PROBLEM TO WORK ON:
The records below hold a stretch from the line with "pink carton: 0 -> 2" through the line with "yellow cheese: 3 -> 5"; return exactly those lines, ends included, and nothing more.

RECORDS TO PROCESS:
=== Section Start ===

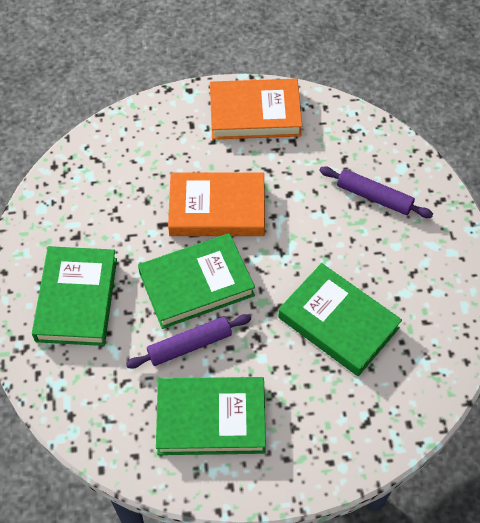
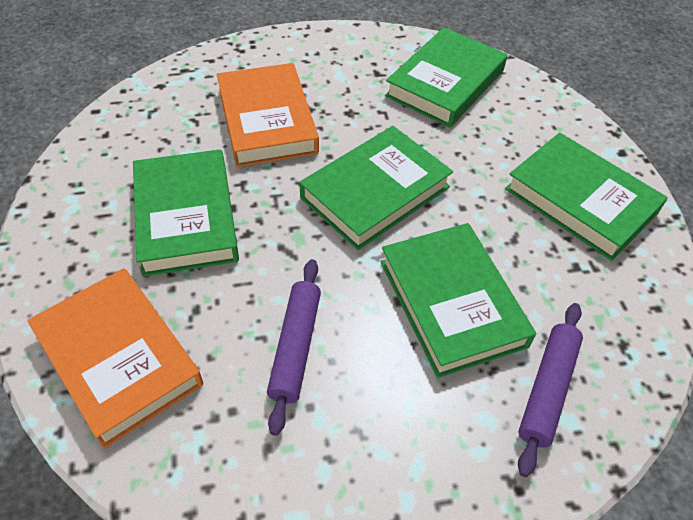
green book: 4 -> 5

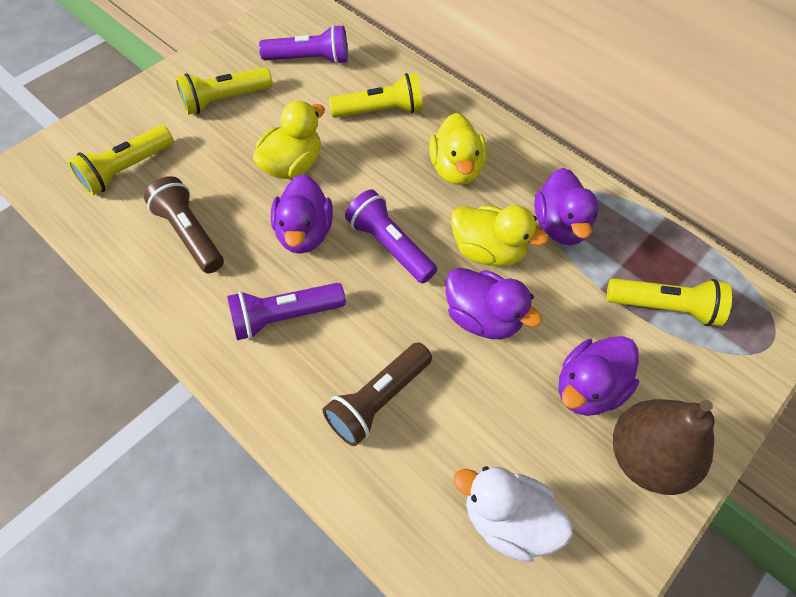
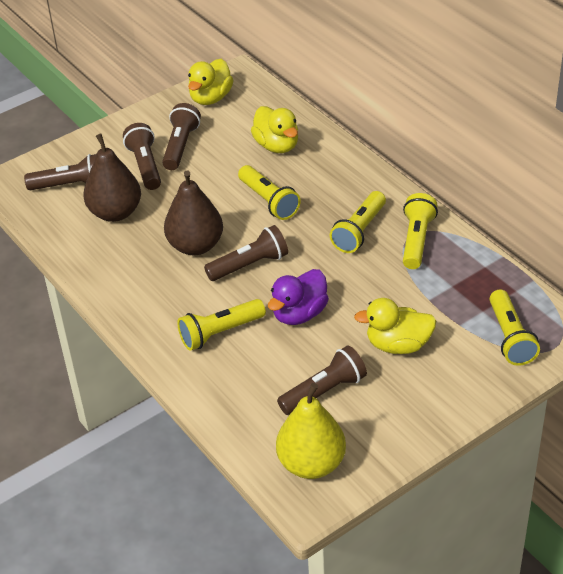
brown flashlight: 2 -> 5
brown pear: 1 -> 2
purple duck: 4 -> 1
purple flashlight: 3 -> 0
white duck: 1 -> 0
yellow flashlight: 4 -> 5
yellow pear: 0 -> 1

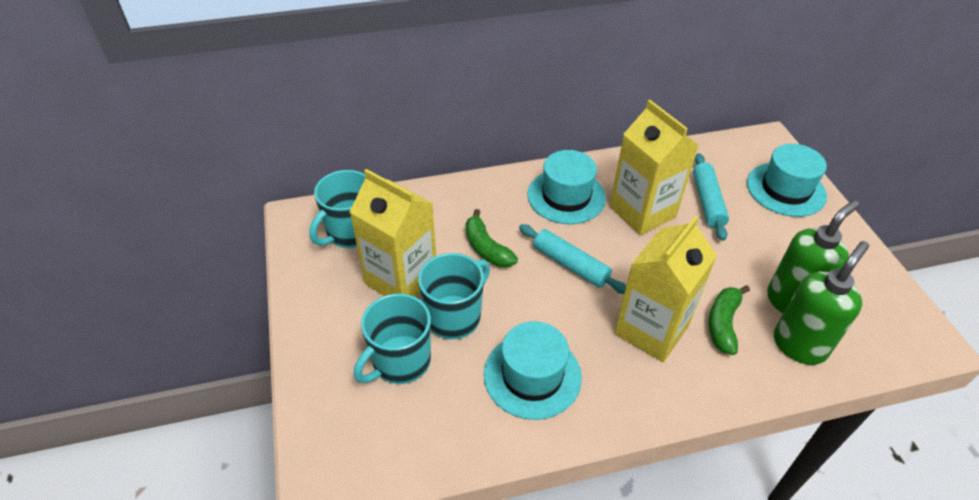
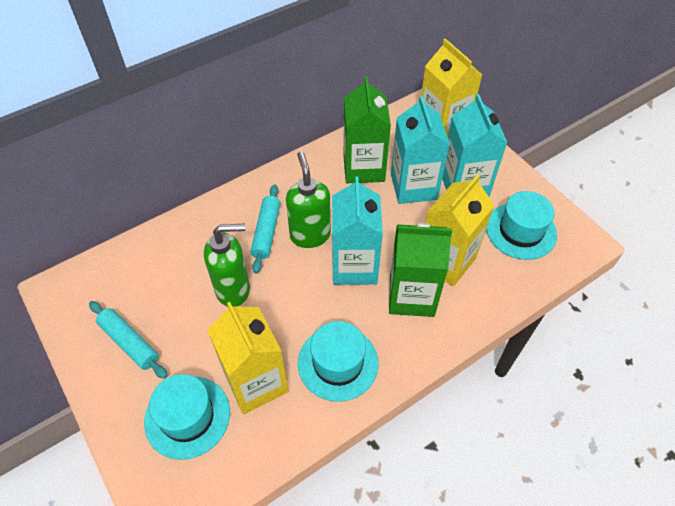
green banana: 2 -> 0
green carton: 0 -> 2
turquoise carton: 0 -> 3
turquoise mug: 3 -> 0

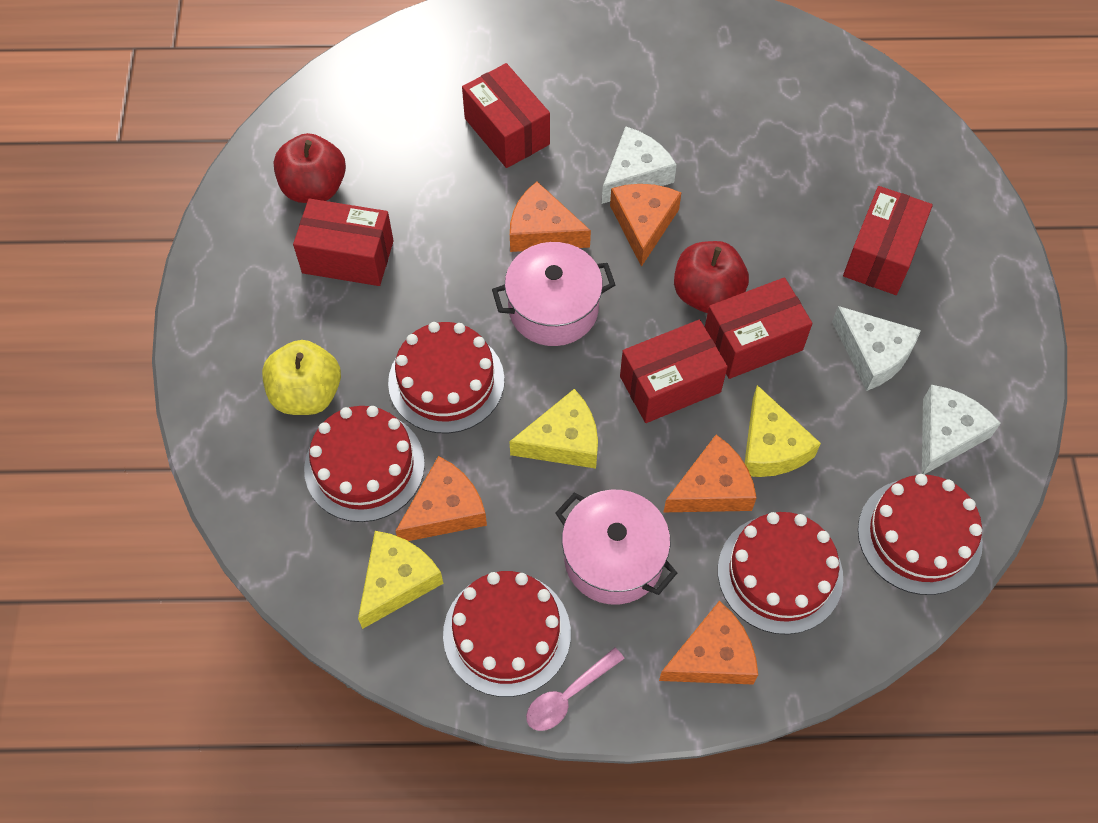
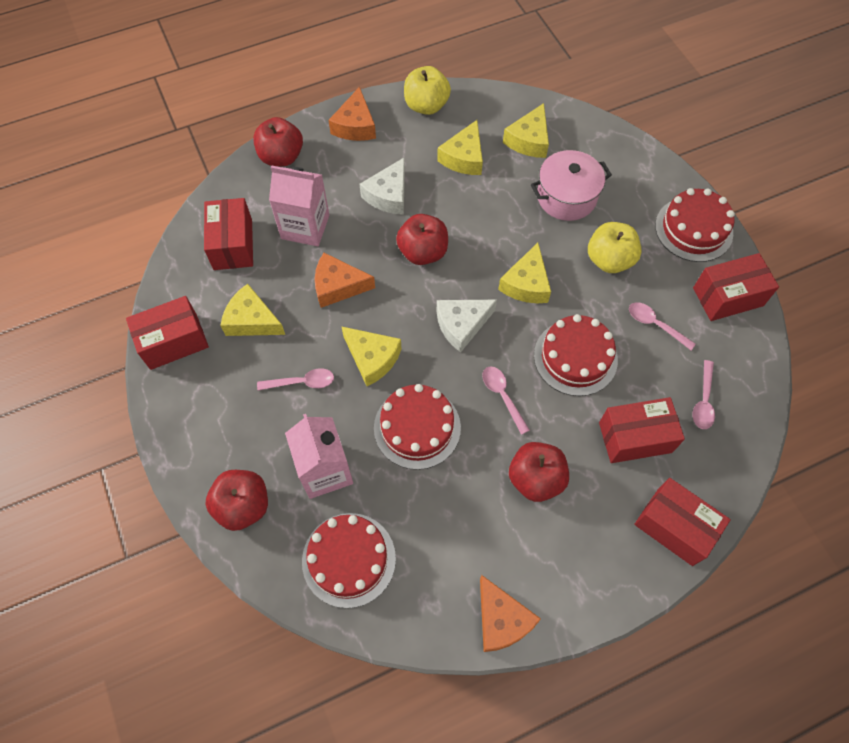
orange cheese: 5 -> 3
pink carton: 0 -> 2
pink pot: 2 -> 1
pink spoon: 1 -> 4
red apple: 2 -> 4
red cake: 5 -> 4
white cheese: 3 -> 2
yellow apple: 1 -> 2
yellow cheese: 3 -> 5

=== Section End ===
=== Section Start ===

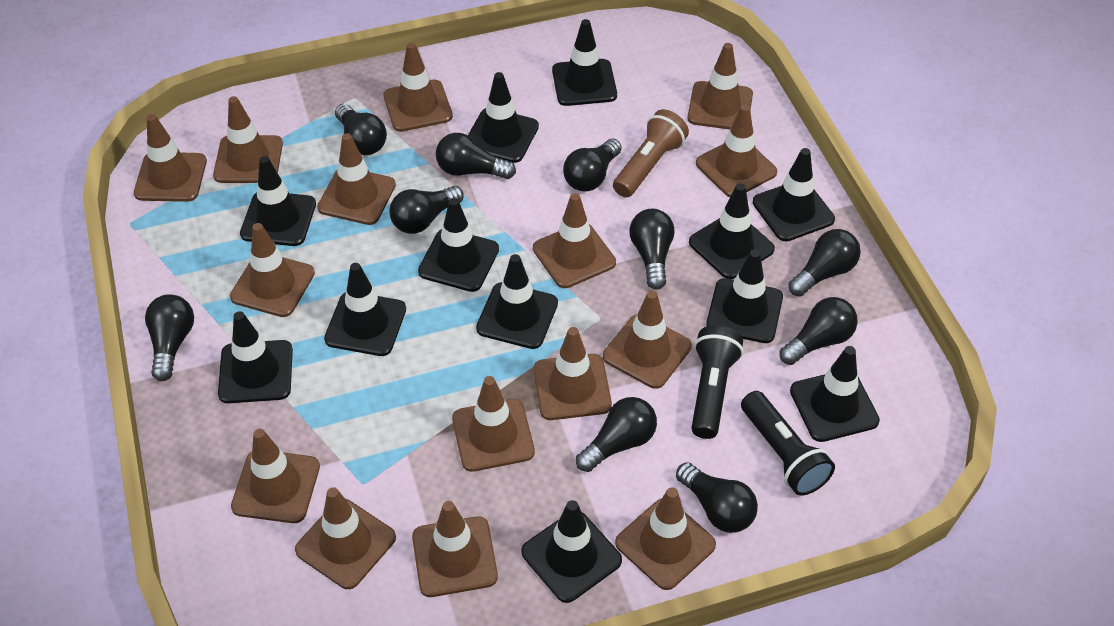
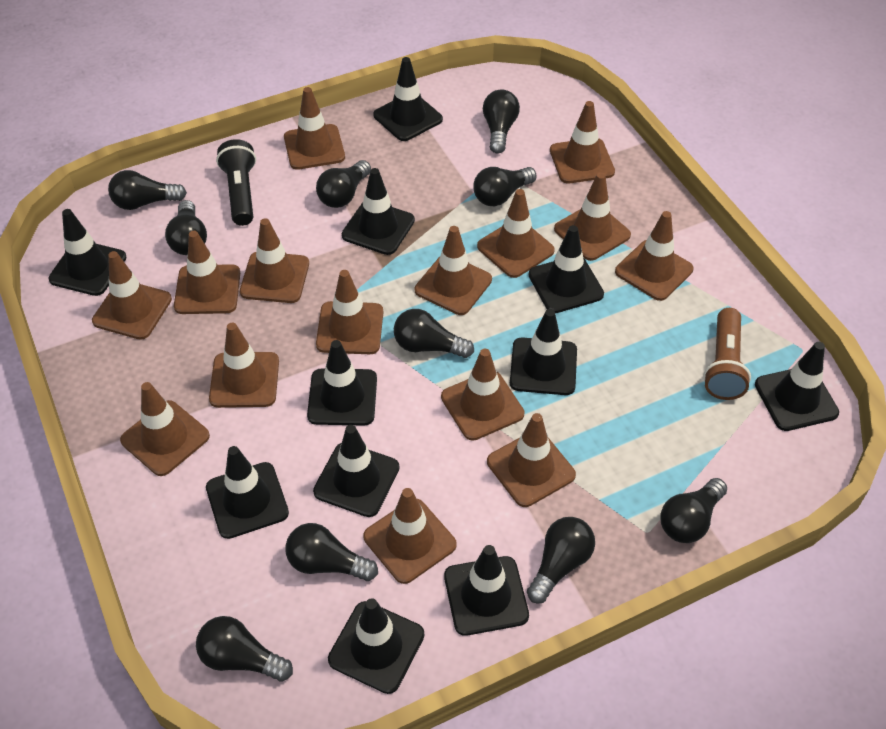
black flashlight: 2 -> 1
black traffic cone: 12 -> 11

=== Section End ===

WRITTEN SOLUTION:
pink carton: 0 -> 2
pink pot: 2 -> 1
pink spoon: 1 -> 4
red apple: 2 -> 4
red cake: 5 -> 4
white cheese: 3 -> 2
yellow apple: 1 -> 2
yellow cheese: 3 -> 5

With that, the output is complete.